- **Task prompt**
Since pictures are not wanted, repeat only the text of the records, word for word.

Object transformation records
--

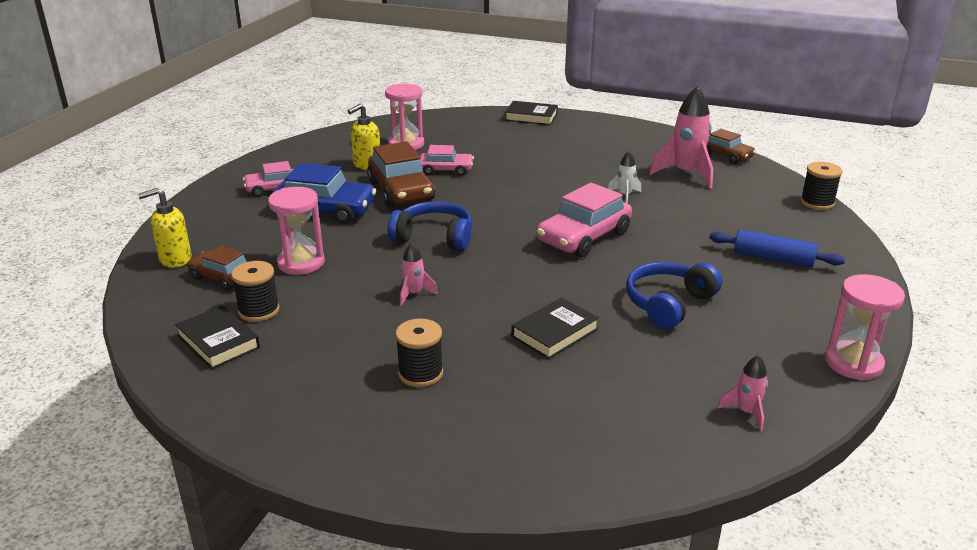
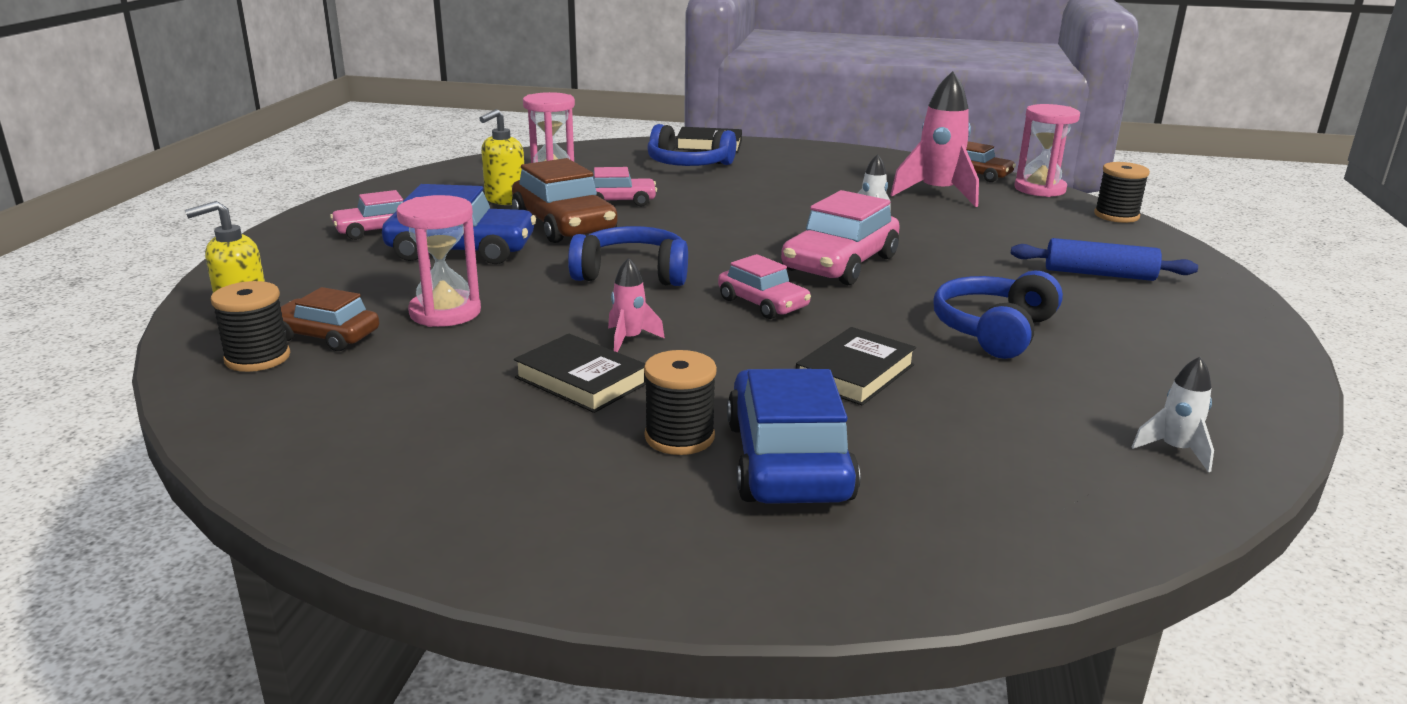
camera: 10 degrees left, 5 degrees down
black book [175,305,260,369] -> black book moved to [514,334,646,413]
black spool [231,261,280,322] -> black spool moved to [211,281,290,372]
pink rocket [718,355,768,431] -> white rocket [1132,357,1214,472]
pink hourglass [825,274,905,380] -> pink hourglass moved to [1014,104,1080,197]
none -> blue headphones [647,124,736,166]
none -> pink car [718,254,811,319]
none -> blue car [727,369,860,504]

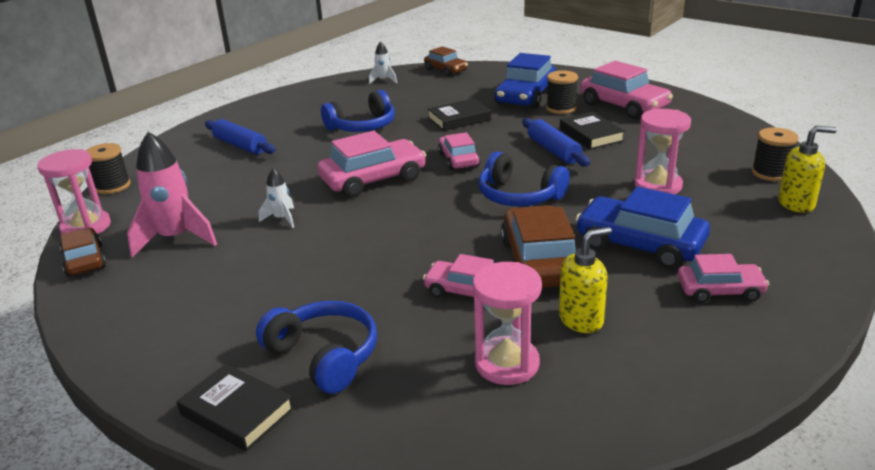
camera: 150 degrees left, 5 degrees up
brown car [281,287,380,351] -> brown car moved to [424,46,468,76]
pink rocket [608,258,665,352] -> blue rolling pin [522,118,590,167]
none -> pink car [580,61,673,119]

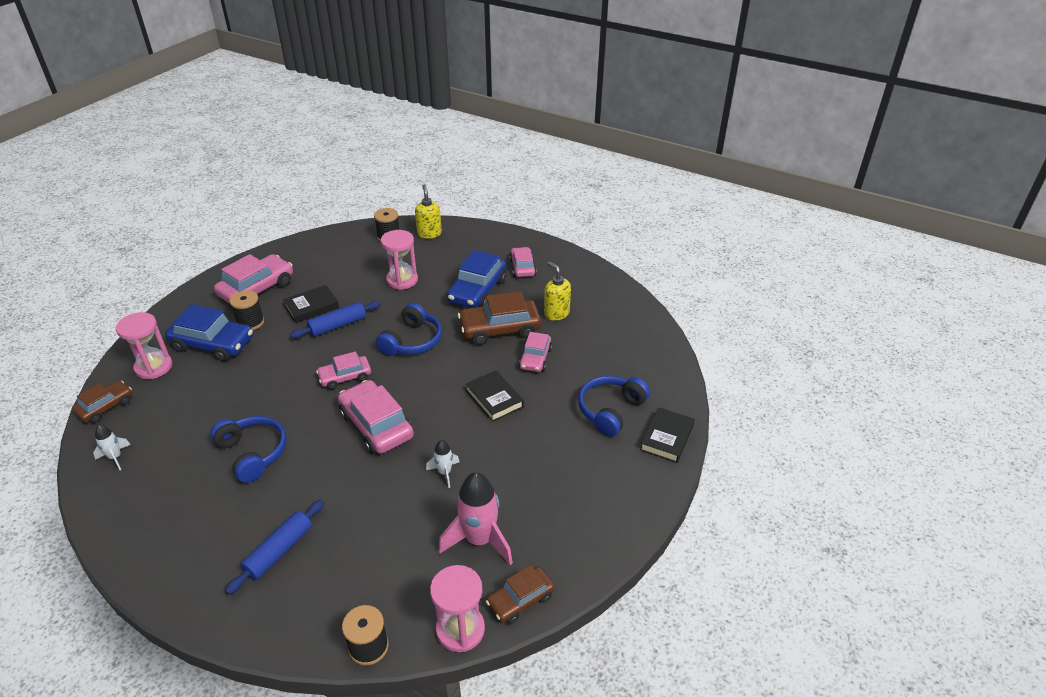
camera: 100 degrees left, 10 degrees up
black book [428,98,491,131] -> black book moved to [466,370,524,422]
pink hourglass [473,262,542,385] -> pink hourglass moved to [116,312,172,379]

--

- **Result**
camera: 10 degrees left, 5 degrees down
black book [175,305,260,369] -> black book moved to [514,334,646,413]
black spool [231,261,280,322] -> black spool moved to [211,281,290,372]
pink rocket [718,355,768,431] -> white rocket [1132,357,1214,472]
pink hourglass [825,274,905,380] -> pink hourglass moved to [1014,104,1080,197]
none -> blue headphones [647,124,736,166]
none -> pink car [718,254,811,319]
none -> blue car [727,369,860,504]

camera: 150 degrees left, 5 degrees up
brown car [281,287,380,351] -> brown car moved to [424,46,468,76]
pink rocket [608,258,665,352] -> blue rolling pin [522,118,590,167]
none -> pink car [580,61,673,119]

camera: 100 degrees left, 10 degrees up
black book [428,98,491,131] -> black book moved to [466,370,524,422]
pink hourglass [473,262,542,385] -> pink hourglass moved to [116,312,172,379]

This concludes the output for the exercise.